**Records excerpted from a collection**
((

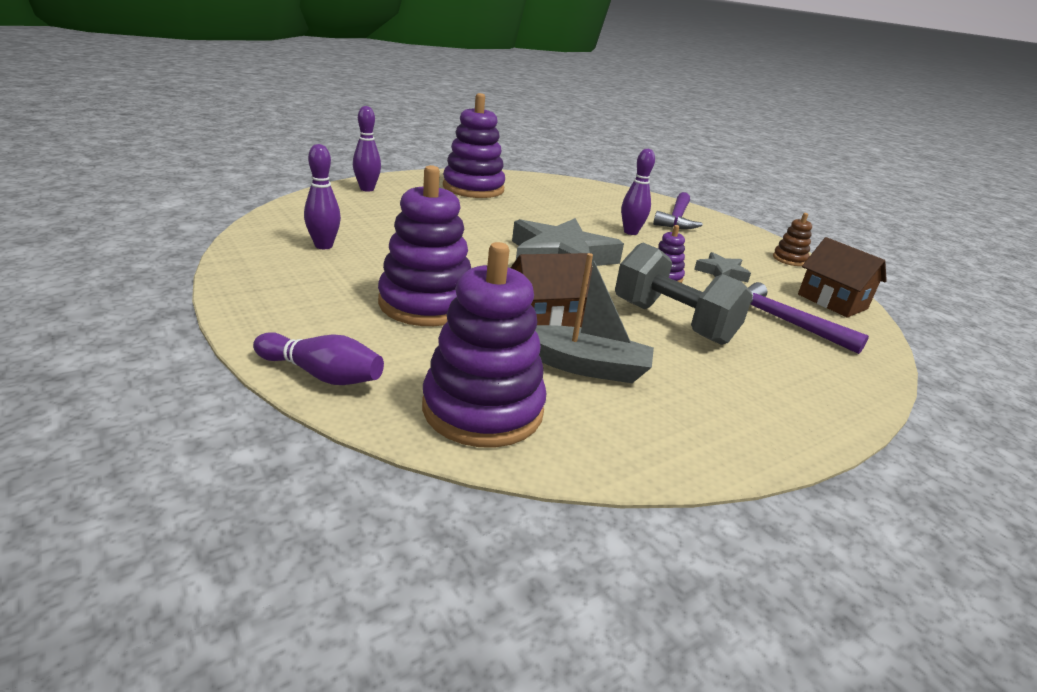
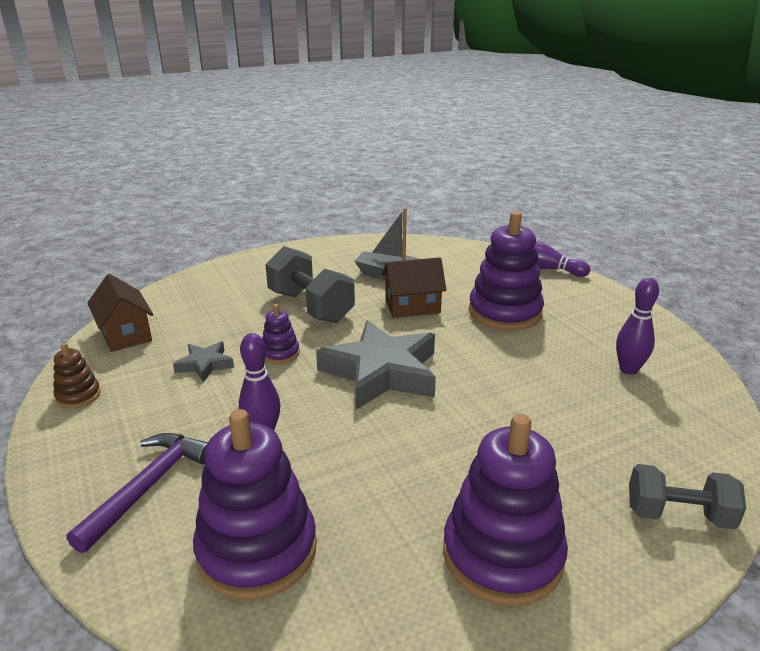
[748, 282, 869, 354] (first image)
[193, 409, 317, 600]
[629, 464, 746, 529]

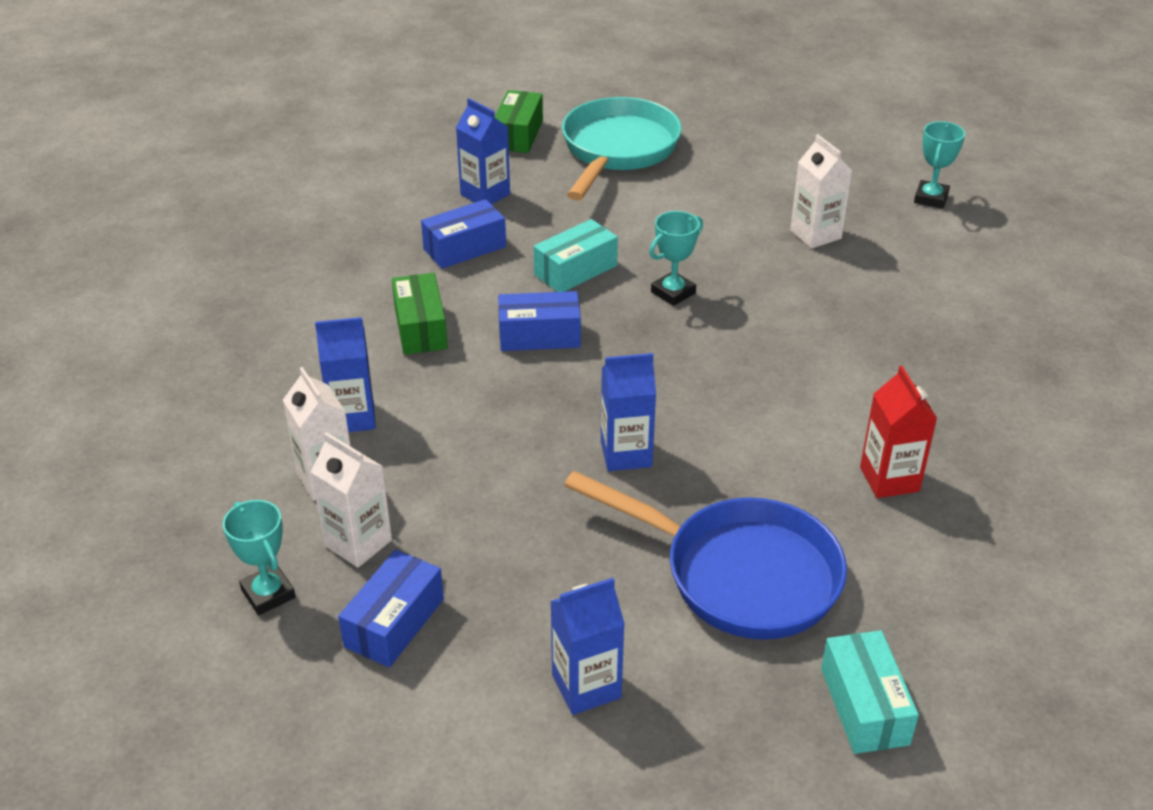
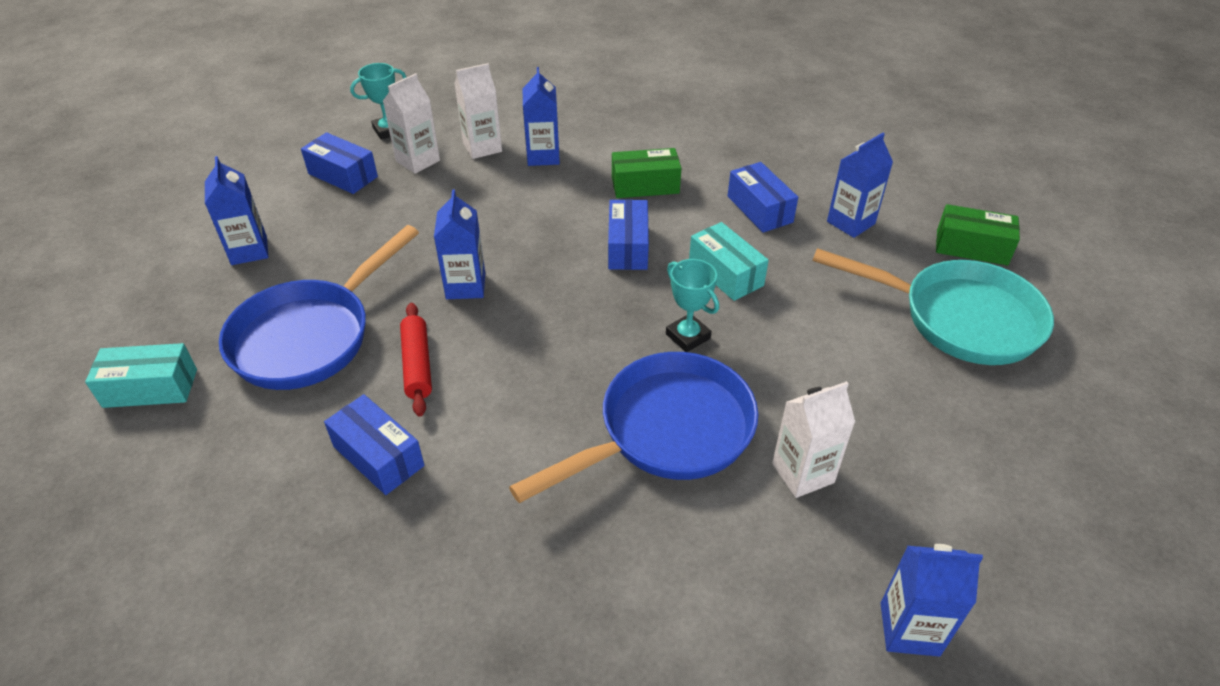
[400, 303, 432, 416]
[509, 352, 758, 503]
[324, 394, 424, 495]
[880, 544, 983, 657]

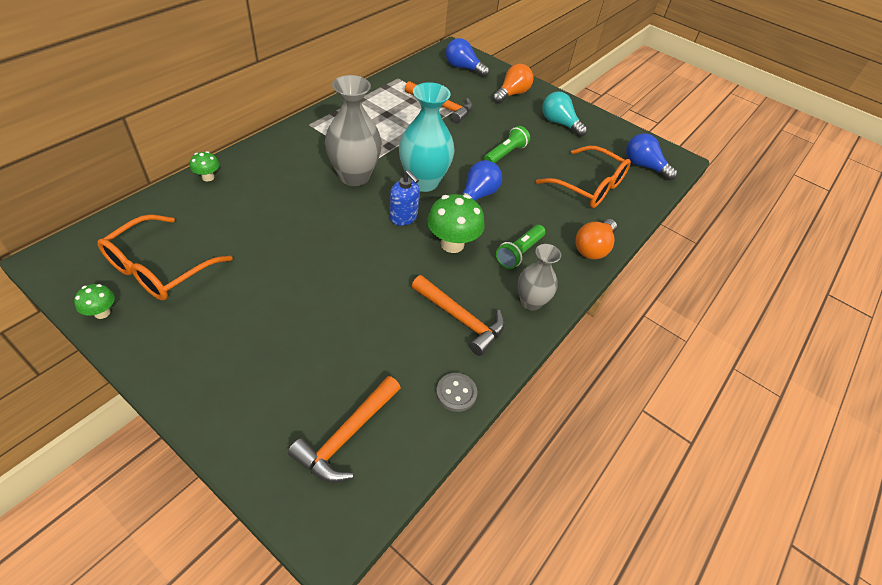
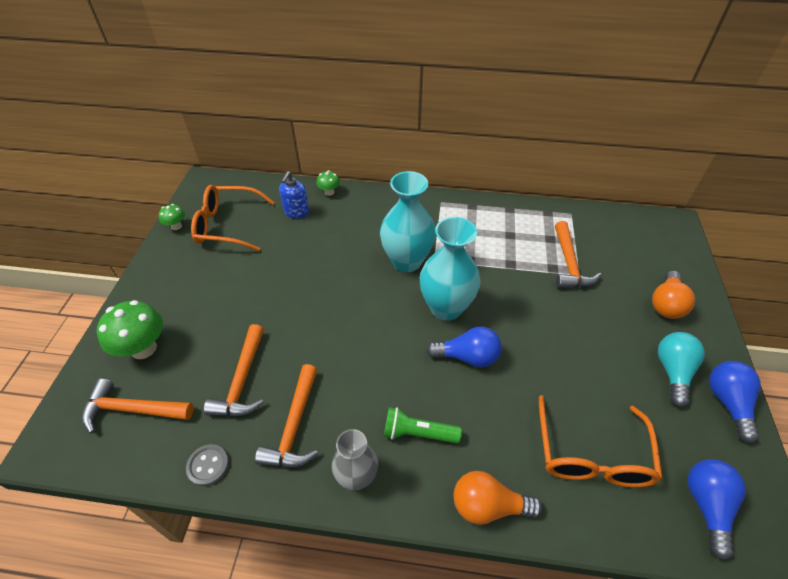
[484, 126, 530, 163] (first image)
[204, 324, 264, 416]
[279, 171, 309, 218]
[97, 300, 163, 359]
[709, 361, 761, 443]
[380, 171, 436, 272]
[652, 271, 695, 319]

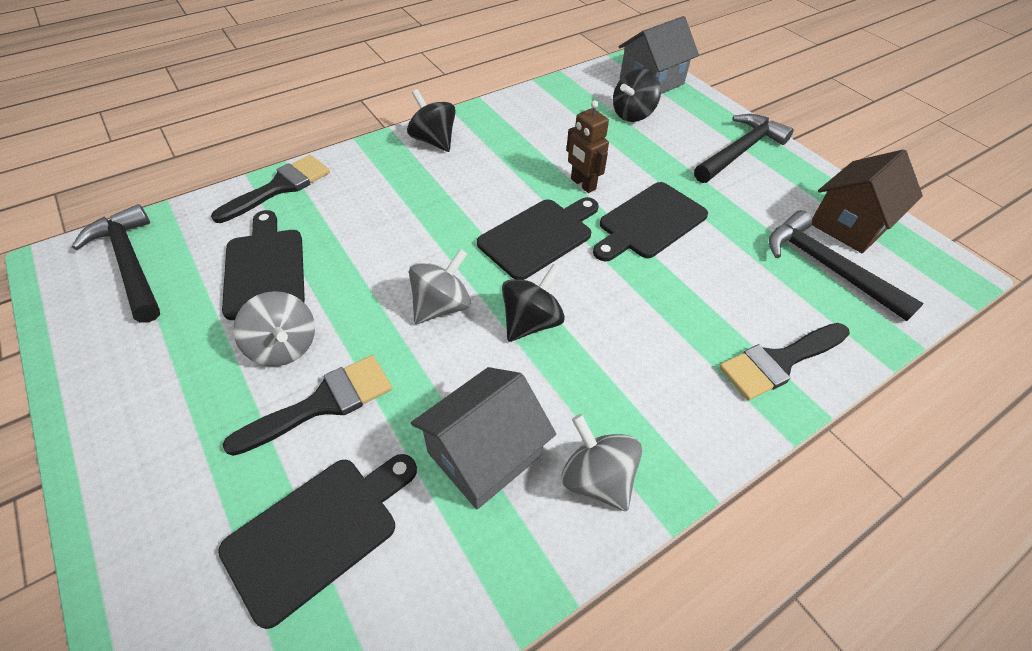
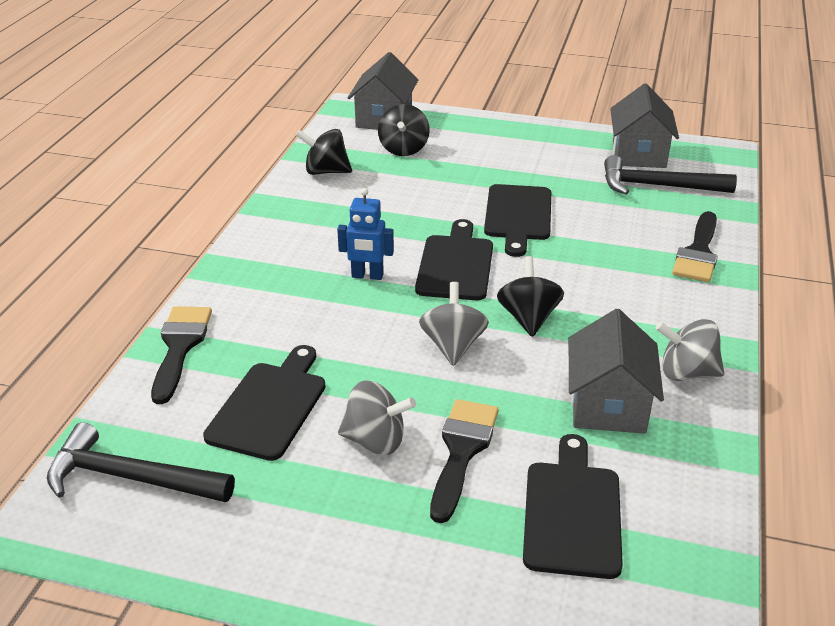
[566, 100, 609, 193] (first image)
[694, 114, 794, 183] (first image)
[337, 188, 394, 280]
[296, 129, 352, 175]
[610, 83, 679, 168]
[203, 345, 326, 461]

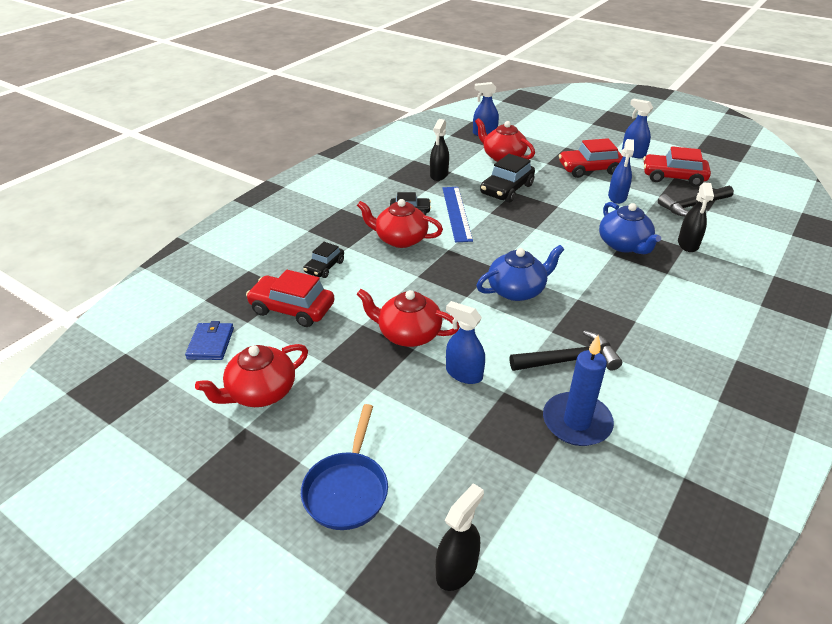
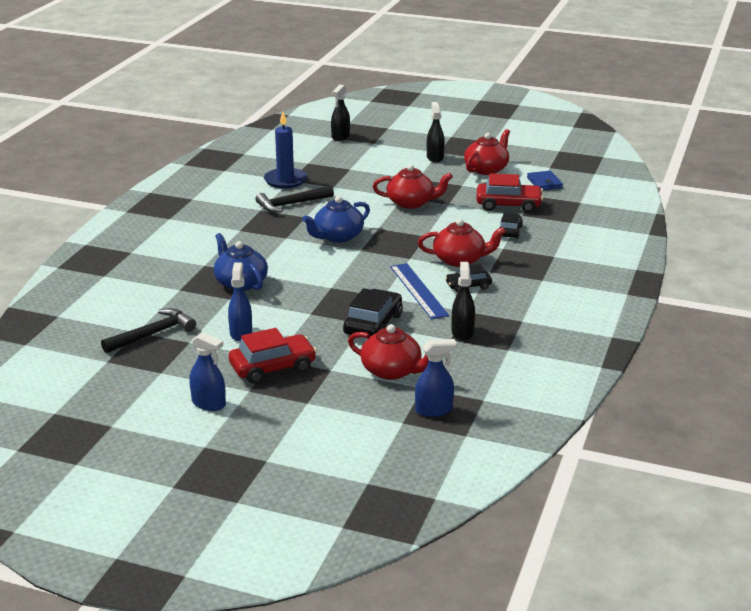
[301, 404, 388, 530] (first image)
[446, 301, 485, 384] (first image)
[643, 146, 711, 187] (first image)
[427, 102, 445, 162]

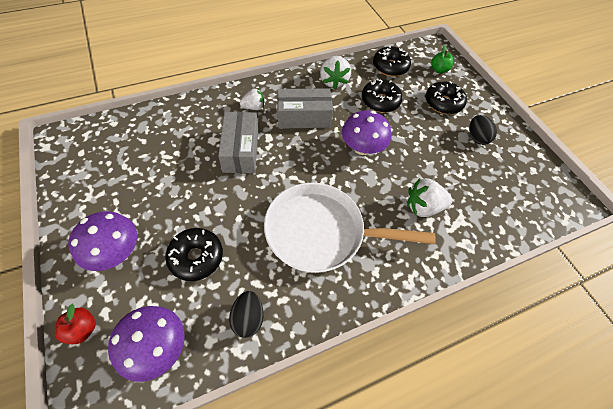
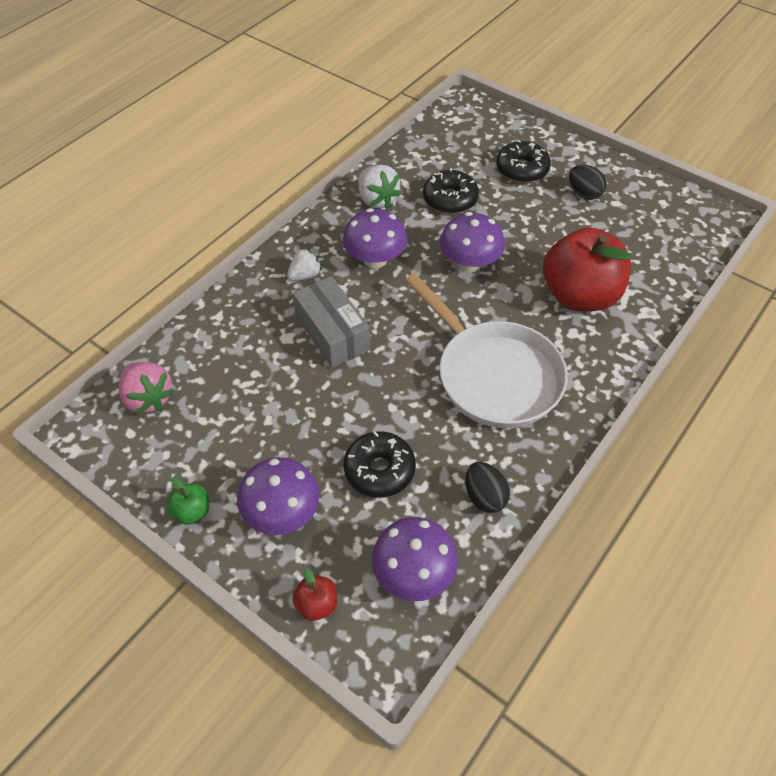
[373, 45, 411, 77] (first image)
[119, 362, 175, 414]
[167, 477, 210, 524]
[343, 208, 407, 268]
[543, 227, 631, 311]
[405, 273, 568, 428]

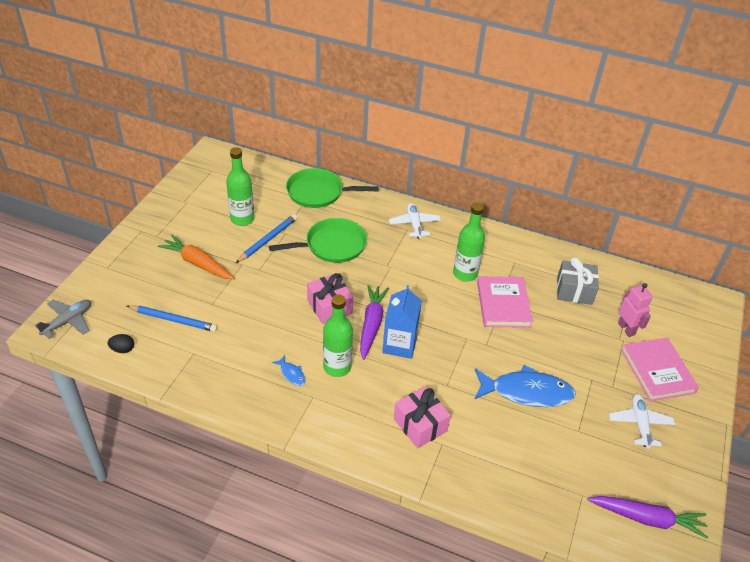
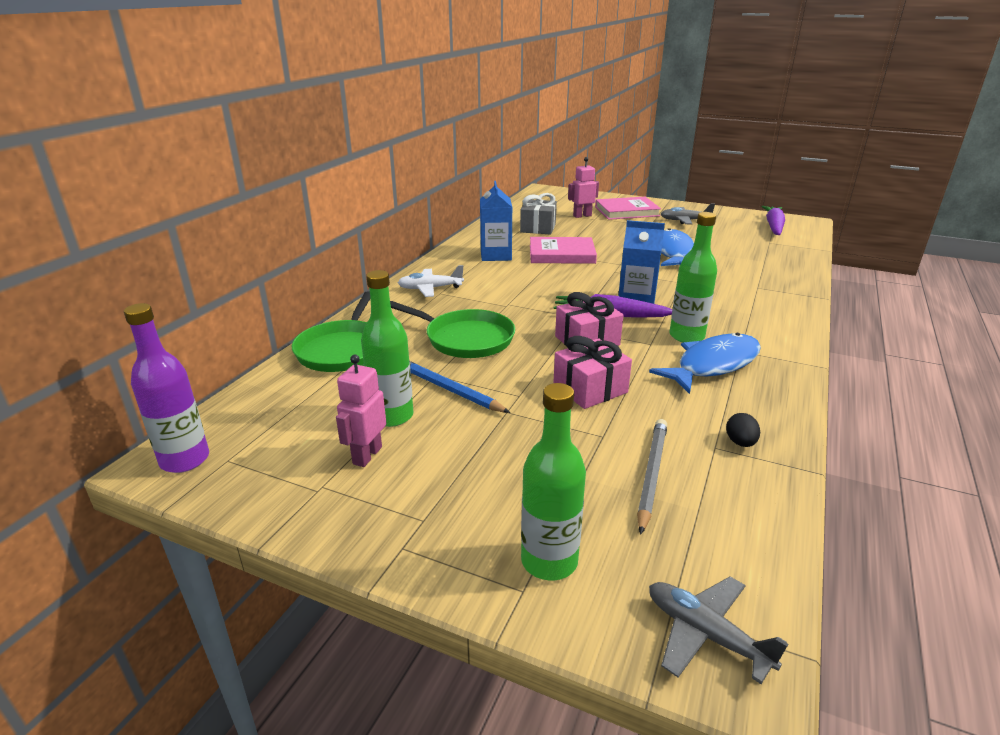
[158, 235, 235, 280] (first image)
[124, 303, 209, 473]
[336, 355, 386, 467]
[480, 181, 512, 261]
[726, 413, 760, 447]
[553, 336, 632, 409]
[521, 383, 586, 581]
[637, 419, 667, 535]
[661, 203, 715, 224]
[390, 301, 515, 358]
[649, 333, 761, 394]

))

**Work item**
Find "first" in the data above. Report each line where it appears.

**Output for this task**
[748, 282, 869, 354] (first image)
[484, 126, 530, 163] (first image)
[566, 100, 609, 193] (first image)
[694, 114, 794, 183] (first image)
[301, 404, 388, 530] (first image)
[446, 301, 485, 384] (first image)
[643, 146, 711, 187] (first image)
[373, 45, 411, 77] (first image)
[158, 235, 235, 280] (first image)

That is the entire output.